Saved data entries
★ ★ ★ ★ ★ ★ ★

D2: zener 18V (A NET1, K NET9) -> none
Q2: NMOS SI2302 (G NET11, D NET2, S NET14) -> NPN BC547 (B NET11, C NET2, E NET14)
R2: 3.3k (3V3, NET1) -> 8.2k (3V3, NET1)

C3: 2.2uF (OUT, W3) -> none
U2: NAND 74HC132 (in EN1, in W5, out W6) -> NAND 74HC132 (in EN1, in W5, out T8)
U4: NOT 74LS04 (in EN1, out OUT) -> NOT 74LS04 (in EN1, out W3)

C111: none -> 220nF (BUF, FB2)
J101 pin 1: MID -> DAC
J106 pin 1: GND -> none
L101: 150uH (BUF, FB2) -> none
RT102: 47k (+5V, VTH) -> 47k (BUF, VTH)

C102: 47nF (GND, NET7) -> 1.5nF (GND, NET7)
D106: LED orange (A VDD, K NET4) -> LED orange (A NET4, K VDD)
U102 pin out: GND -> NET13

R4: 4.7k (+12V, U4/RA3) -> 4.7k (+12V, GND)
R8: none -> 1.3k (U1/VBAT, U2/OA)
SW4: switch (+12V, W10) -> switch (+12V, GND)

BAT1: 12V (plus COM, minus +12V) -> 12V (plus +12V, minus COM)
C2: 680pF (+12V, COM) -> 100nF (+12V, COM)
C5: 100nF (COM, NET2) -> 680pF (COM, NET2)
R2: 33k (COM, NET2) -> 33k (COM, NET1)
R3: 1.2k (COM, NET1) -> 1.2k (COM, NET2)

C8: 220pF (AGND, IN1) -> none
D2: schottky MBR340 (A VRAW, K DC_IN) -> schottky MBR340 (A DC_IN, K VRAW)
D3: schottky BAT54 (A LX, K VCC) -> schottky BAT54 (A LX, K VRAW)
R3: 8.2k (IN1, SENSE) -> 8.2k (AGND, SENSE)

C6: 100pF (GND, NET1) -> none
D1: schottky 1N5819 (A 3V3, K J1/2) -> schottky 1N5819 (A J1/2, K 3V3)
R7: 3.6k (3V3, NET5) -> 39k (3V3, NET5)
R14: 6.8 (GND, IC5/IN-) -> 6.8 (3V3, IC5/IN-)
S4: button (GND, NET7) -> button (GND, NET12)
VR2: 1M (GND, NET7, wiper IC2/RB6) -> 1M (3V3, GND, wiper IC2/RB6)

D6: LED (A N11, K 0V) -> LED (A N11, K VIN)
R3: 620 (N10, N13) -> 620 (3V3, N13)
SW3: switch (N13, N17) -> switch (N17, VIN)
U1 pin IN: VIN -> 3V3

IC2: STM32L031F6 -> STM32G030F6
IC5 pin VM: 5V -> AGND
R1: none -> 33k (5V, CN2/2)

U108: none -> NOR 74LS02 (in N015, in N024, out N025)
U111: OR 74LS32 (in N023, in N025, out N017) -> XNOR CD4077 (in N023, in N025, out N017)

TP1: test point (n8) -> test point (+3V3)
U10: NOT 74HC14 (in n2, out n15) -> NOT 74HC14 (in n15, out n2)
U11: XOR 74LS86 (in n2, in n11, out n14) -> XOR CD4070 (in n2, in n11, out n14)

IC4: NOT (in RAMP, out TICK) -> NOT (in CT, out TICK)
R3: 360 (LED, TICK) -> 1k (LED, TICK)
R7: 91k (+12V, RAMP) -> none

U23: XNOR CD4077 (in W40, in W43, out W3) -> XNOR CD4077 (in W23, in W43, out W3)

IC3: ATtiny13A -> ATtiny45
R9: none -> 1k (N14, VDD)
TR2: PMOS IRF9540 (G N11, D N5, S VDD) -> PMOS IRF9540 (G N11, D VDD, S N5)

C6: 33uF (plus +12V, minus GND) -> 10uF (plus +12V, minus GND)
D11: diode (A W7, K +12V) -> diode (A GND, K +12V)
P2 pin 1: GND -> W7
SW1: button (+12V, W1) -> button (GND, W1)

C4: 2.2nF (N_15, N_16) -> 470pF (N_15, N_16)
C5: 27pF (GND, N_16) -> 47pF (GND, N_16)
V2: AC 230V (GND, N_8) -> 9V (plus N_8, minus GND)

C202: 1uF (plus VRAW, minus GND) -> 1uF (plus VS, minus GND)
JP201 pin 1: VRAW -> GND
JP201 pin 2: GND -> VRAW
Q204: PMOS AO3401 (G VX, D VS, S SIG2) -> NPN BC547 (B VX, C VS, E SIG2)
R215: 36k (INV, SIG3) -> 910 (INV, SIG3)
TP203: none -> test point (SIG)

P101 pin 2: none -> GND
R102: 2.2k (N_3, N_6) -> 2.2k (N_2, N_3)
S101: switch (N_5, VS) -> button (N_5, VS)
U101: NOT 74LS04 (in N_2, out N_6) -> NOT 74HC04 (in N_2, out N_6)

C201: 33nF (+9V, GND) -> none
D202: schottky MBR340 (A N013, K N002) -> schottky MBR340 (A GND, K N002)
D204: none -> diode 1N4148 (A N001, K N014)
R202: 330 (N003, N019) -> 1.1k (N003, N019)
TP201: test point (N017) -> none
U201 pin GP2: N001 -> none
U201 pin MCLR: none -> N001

★ ★ ★ ★ ★ ★ ★

> **What you will do**
When you reach the line that contains "RT102: 47k (+5V, VTH) -> 47k (BUF, VTH)", stop; output it and every line before it from the start of the data, exactly as written.

> **Your solution**
D2: zener 18V (A NET1, K NET9) -> none
Q2: NMOS SI2302 (G NET11, D NET2, S NET14) -> NPN BC547 (B NET11, C NET2, E NET14)
R2: 3.3k (3V3, NET1) -> 8.2k (3V3, NET1)

C3: 2.2uF (OUT, W3) -> none
U2: NAND 74HC132 (in EN1, in W5, out W6) -> NAND 74HC132 (in EN1, in W5, out T8)
U4: NOT 74LS04 (in EN1, out OUT) -> NOT 74LS04 (in EN1, out W3)

C111: none -> 220nF (BUF, FB2)
J101 pin 1: MID -> DAC
J106 pin 1: GND -> none
L101: 150uH (BUF, FB2) -> none
RT102: 47k (+5V, VTH) -> 47k (BUF, VTH)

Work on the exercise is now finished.